*** Opening Excerpted records ***

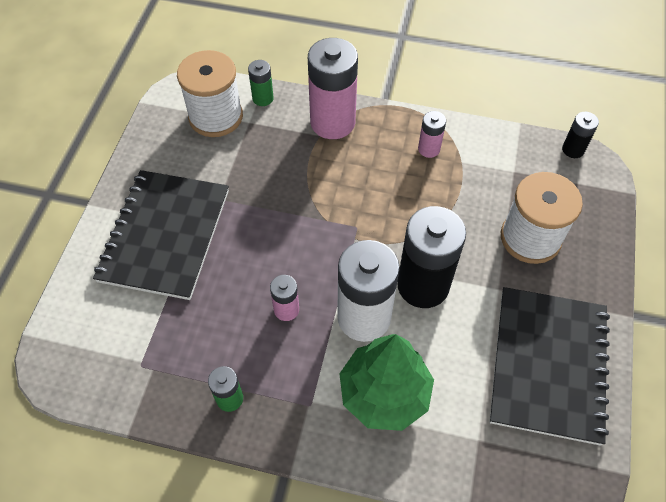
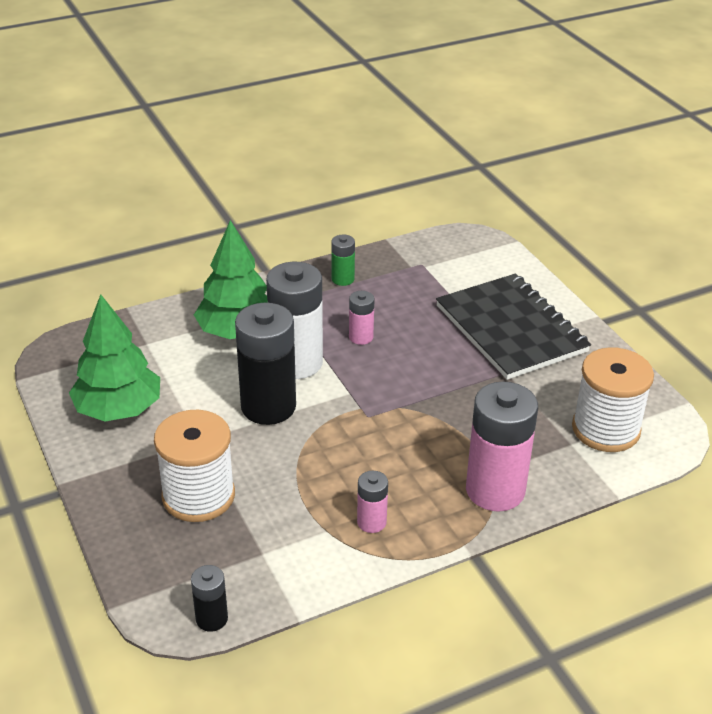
camera: 140 degrees right, 20 degrees down
(263, 98) = (590, 472): green battery -> none
(548, 365) = (119, 410): black notebook -> green tree

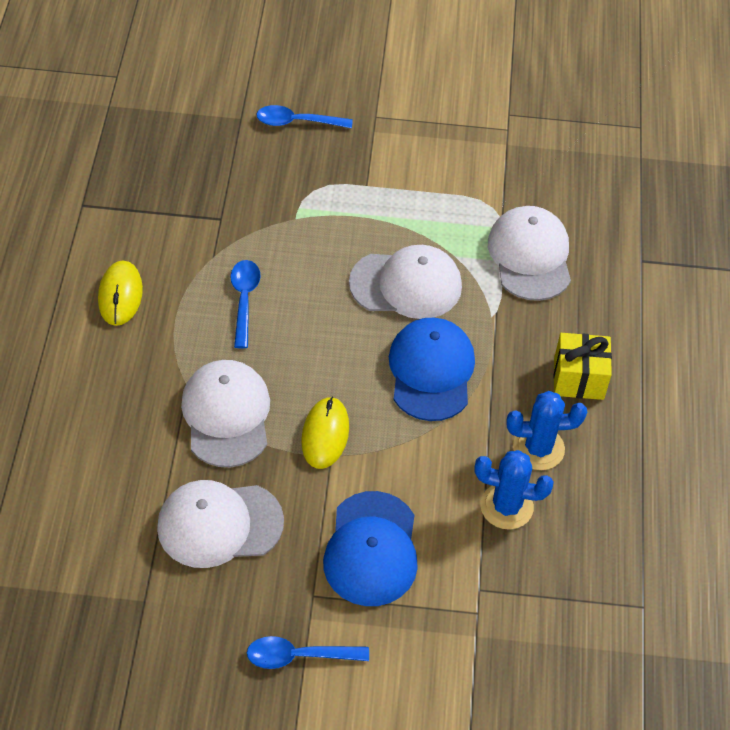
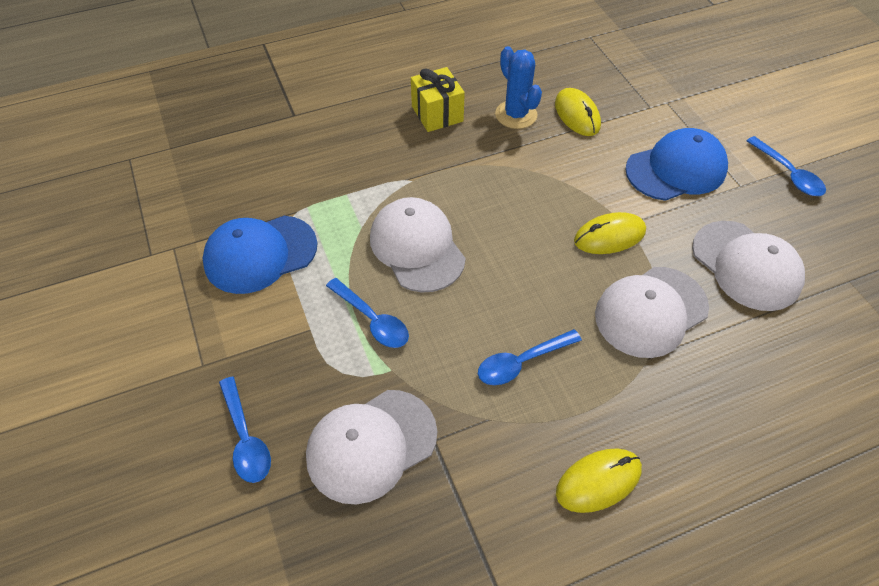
camera: 115 degrees left, 0 degrees up
(349, 225) = (372, 320): none -> blue spoon
(431, 371) = (495, 196): blue cap -> blue cap (260, 254)
(506, 506) = (577, 115): blue cactus -> yellow mouse
(530, 256) = (330, 179): white cap -> white cap (371, 445)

*** Closing Excerpted records ***

Exercise brief: In the material above, how many lines contain "blue"? Reply with only the number.

Result of the task: 3